## Exercise goal
Pictures are not part of the copy. Reproduce all the records exactly.

Start of Data

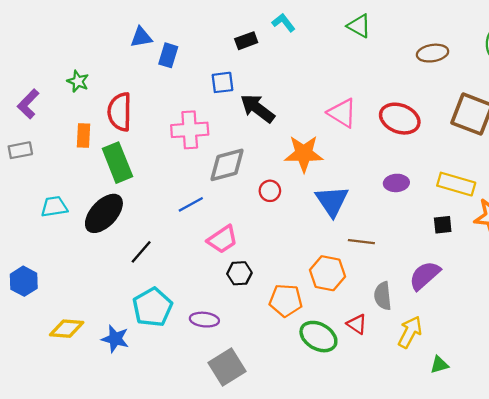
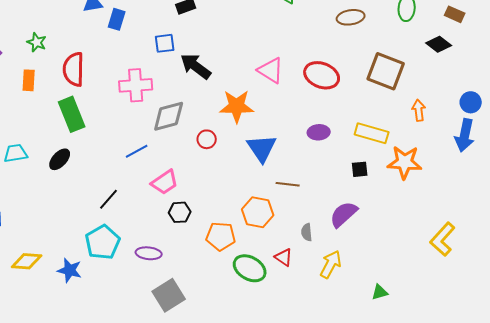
orange rectangle: (84, 136) -> (29, 80), moved
black ellipse: (104, 213) -> (60, 159), size x0.6
black line: (141, 252) -> (109, 199), moved
gray semicircle: (383, 296) -> (307, 232), size x0.7
green triangle: (439, 365) -> (380, 292), moved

End of Data

## Reply to the task
orange rectangle: (84, 136) -> (29, 80), moved
black ellipse: (104, 213) -> (60, 159), size x0.6
black line: (141, 252) -> (109, 199), moved
gray semicircle: (383, 296) -> (307, 232), size x0.7
green triangle: (439, 365) -> (380, 292), moved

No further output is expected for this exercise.